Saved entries
----
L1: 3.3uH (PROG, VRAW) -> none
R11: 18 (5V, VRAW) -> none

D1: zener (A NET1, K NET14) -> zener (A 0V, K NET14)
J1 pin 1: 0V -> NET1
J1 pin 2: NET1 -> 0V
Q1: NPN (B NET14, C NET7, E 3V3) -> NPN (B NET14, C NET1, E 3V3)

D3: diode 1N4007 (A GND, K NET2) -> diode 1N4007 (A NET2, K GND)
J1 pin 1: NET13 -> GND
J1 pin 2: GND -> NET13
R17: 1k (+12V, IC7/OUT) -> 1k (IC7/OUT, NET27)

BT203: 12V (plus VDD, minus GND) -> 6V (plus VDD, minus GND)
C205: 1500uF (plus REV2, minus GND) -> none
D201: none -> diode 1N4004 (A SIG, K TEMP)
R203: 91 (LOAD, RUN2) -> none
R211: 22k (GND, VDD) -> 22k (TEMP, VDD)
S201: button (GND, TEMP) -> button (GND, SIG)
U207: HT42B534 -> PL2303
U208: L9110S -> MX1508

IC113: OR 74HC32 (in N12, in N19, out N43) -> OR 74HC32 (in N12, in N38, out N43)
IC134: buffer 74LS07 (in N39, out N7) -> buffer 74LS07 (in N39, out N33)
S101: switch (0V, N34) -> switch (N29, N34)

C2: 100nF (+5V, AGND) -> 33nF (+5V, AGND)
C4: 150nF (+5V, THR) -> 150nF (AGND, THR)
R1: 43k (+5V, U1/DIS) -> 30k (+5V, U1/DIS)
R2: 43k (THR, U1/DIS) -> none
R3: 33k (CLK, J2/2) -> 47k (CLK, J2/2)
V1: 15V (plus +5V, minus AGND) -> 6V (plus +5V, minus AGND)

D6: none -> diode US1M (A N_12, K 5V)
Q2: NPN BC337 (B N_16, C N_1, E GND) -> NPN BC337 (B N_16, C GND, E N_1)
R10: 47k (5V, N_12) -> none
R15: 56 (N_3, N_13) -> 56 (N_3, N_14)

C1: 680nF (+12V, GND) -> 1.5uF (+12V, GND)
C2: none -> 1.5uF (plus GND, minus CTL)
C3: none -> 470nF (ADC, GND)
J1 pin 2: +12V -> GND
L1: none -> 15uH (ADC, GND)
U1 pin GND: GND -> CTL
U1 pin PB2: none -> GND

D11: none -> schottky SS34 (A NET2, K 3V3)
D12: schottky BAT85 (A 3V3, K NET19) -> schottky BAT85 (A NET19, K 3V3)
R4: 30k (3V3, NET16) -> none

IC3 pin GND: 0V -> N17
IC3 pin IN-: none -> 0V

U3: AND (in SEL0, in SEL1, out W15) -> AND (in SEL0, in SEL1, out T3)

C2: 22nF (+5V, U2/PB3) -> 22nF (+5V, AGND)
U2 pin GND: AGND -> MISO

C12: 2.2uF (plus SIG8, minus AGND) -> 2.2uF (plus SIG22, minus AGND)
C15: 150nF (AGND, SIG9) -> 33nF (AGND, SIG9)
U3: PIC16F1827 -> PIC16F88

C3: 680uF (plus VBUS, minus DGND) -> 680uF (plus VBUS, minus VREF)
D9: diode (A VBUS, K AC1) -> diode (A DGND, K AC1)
----
_ABOUT THIS TASK_: Print all of the entries exactly, leaving nothing out.

_ANSWER FOR THE TASK_:
L1: 3.3uH (PROG, VRAW) -> none
R11: 18 (5V, VRAW) -> none

D1: zener (A NET1, K NET14) -> zener (A 0V, K NET14)
J1 pin 1: 0V -> NET1
J1 pin 2: NET1 -> 0V
Q1: NPN (B NET14, C NET7, E 3V3) -> NPN (B NET14, C NET1, E 3V3)

D3: diode 1N4007 (A GND, K NET2) -> diode 1N4007 (A NET2, K GND)
J1 pin 1: NET13 -> GND
J1 pin 2: GND -> NET13
R17: 1k (+12V, IC7/OUT) -> 1k (IC7/OUT, NET27)

BT203: 12V (plus VDD, minus GND) -> 6V (plus VDD, minus GND)
C205: 1500uF (plus REV2, minus GND) -> none
D201: none -> diode 1N4004 (A SIG, K TEMP)
R203: 91 (LOAD, RUN2) -> none
R211: 22k (GND, VDD) -> 22k (TEMP, VDD)
S201: button (GND, TEMP) -> button (GND, SIG)
U207: HT42B534 -> PL2303
U208: L9110S -> MX1508

IC113: OR 74HC32 (in N12, in N19, out N43) -> OR 74HC32 (in N12, in N38, out N43)
IC134: buffer 74LS07 (in N39, out N7) -> buffer 74LS07 (in N39, out N33)
S101: switch (0V, N34) -> switch (N29, N34)

C2: 100nF (+5V, AGND) -> 33nF (+5V, AGND)
C4: 150nF (+5V, THR) -> 150nF (AGND, THR)
R1: 43k (+5V, U1/DIS) -> 30k (+5V, U1/DIS)
R2: 43k (THR, U1/DIS) -> none
R3: 33k (CLK, J2/2) -> 47k (CLK, J2/2)
V1: 15V (plus +5V, minus AGND) -> 6V (plus +5V, minus AGND)

D6: none -> diode US1M (A N_12, K 5V)
Q2: NPN BC337 (B N_16, C N_1, E GND) -> NPN BC337 (B N_16, C GND, E N_1)
R10: 47k (5V, N_12) -> none
R15: 56 (N_3, N_13) -> 56 (N_3, N_14)

C1: 680nF (+12V, GND) -> 1.5uF (+12V, GND)
C2: none -> 1.5uF (plus GND, minus CTL)
C3: none -> 470nF (ADC, GND)
J1 pin 2: +12V -> GND
L1: none -> 15uH (ADC, GND)
U1 pin GND: GND -> CTL
U1 pin PB2: none -> GND

D11: none -> schottky SS34 (A NET2, K 3V3)
D12: schottky BAT85 (A 3V3, K NET19) -> schottky BAT85 (A NET19, K 3V3)
R4: 30k (3V3, NET16) -> none

IC3 pin GND: 0V -> N17
IC3 pin IN-: none -> 0V

U3: AND (in SEL0, in SEL1, out W15) -> AND (in SEL0, in SEL1, out T3)

C2: 22nF (+5V, U2/PB3) -> 22nF (+5V, AGND)
U2 pin GND: AGND -> MISO

C12: 2.2uF (plus SIG8, minus AGND) -> 2.2uF (plus SIG22, minus AGND)
C15: 150nF (AGND, SIG9) -> 33nF (AGND, SIG9)
U3: PIC16F1827 -> PIC16F88

C3: 680uF (plus VBUS, minus DGND) -> 680uF (plus VBUS, minus VREF)
D9: diode (A VBUS, K AC1) -> diode (A DGND, K AC1)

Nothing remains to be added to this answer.